__Work required__.
What is needed here is a verbatim copy of the records that follow.

__Record extracts__.
********************
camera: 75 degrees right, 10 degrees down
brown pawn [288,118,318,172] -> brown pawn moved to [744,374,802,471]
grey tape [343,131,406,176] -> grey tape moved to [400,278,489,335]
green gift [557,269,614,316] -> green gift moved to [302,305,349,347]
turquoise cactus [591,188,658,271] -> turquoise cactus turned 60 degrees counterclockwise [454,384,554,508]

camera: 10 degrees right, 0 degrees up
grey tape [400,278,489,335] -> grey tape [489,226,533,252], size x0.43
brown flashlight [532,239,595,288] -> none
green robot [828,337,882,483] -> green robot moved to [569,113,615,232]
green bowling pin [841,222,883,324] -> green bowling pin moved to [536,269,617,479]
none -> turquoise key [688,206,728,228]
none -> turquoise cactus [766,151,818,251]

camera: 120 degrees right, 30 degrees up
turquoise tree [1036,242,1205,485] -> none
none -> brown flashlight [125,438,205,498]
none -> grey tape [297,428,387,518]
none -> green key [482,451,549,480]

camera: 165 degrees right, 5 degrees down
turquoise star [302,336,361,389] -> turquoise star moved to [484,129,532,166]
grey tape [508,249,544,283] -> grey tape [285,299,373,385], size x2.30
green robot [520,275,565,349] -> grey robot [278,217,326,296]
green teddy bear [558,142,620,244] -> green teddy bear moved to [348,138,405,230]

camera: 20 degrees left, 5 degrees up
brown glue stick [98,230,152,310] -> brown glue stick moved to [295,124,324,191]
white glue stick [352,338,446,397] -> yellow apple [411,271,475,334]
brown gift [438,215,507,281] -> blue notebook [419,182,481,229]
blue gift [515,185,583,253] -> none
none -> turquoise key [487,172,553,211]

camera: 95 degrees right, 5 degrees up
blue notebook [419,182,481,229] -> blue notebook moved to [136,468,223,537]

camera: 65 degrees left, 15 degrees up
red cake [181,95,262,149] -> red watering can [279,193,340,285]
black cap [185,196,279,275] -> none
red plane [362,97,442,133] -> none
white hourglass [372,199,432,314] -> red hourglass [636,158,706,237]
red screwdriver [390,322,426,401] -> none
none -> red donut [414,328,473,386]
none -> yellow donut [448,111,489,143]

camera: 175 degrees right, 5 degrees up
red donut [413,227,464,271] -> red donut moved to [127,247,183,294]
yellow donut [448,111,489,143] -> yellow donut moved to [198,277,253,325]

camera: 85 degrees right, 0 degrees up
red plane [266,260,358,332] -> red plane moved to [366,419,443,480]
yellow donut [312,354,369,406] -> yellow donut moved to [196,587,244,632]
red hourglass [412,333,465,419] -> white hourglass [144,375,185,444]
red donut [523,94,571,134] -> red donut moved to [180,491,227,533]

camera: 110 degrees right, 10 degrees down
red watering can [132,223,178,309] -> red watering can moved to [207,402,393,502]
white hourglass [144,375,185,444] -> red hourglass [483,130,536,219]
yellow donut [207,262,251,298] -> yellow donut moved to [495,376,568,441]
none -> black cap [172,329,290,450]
********************
__Finished exercise__.
camera: 75 degrees right, 10 degrees down
brown pawn [288,118,318,172] -> brown pawn moved to [744,374,802,471]
grey tape [343,131,406,176] -> grey tape moved to [400,278,489,335]
green gift [557,269,614,316] -> green gift moved to [302,305,349,347]
turquoise cactus [591,188,658,271] -> turquoise cactus turned 60 degrees counterclockwise [454,384,554,508]

camera: 10 degrees right, 0 degrees up
grey tape [400,278,489,335] -> grey tape [489,226,533,252], size x0.43
brown flashlight [532,239,595,288] -> none
green robot [828,337,882,483] -> green robot moved to [569,113,615,232]
green bowling pin [841,222,883,324] -> green bowling pin moved to [536,269,617,479]
none -> turquoise key [688,206,728,228]
none -> turquoise cactus [766,151,818,251]

camera: 120 degrees right, 30 degrees up
turquoise tree [1036,242,1205,485] -> none
none -> brown flashlight [125,438,205,498]
none -> grey tape [297,428,387,518]
none -> green key [482,451,549,480]

camera: 165 degrees right, 5 degrees down
turquoise star [302,336,361,389] -> turquoise star moved to [484,129,532,166]
grey tape [508,249,544,283] -> grey tape [285,299,373,385], size x2.30
green robot [520,275,565,349] -> grey robot [278,217,326,296]
green teddy bear [558,142,620,244] -> green teddy bear moved to [348,138,405,230]

camera: 20 degrees left, 5 degrees up
brown glue stick [98,230,152,310] -> brown glue stick moved to [295,124,324,191]
white glue stick [352,338,446,397] -> yellow apple [411,271,475,334]
brown gift [438,215,507,281] -> blue notebook [419,182,481,229]
blue gift [515,185,583,253] -> none
none -> turquoise key [487,172,553,211]

camera: 95 degrees right, 5 degrees up
blue notebook [419,182,481,229] -> blue notebook moved to [136,468,223,537]

camera: 65 degrees left, 15 degrees up
red cake [181,95,262,149] -> red watering can [279,193,340,285]
black cap [185,196,279,275] -> none
red plane [362,97,442,133] -> none
white hourglass [372,199,432,314] -> red hourglass [636,158,706,237]
red screwdriver [390,322,426,401] -> none
none -> red donut [414,328,473,386]
none -> yellow donut [448,111,489,143]

camera: 175 degrees right, 5 degrees up
red donut [413,227,464,271] -> red donut moved to [127,247,183,294]
yellow donut [448,111,489,143] -> yellow donut moved to [198,277,253,325]

camera: 85 degrees right, 0 degrees up
red plane [266,260,358,332] -> red plane moved to [366,419,443,480]
yellow donut [312,354,369,406] -> yellow donut moved to [196,587,244,632]
red hourglass [412,333,465,419] -> white hourglass [144,375,185,444]
red donut [523,94,571,134] -> red donut moved to [180,491,227,533]

camera: 110 degrees right, 10 degrees down
red watering can [132,223,178,309] -> red watering can moved to [207,402,393,502]
white hourglass [144,375,185,444] -> red hourglass [483,130,536,219]
yellow donut [207,262,251,298] -> yellow donut moved to [495,376,568,441]
none -> black cap [172,329,290,450]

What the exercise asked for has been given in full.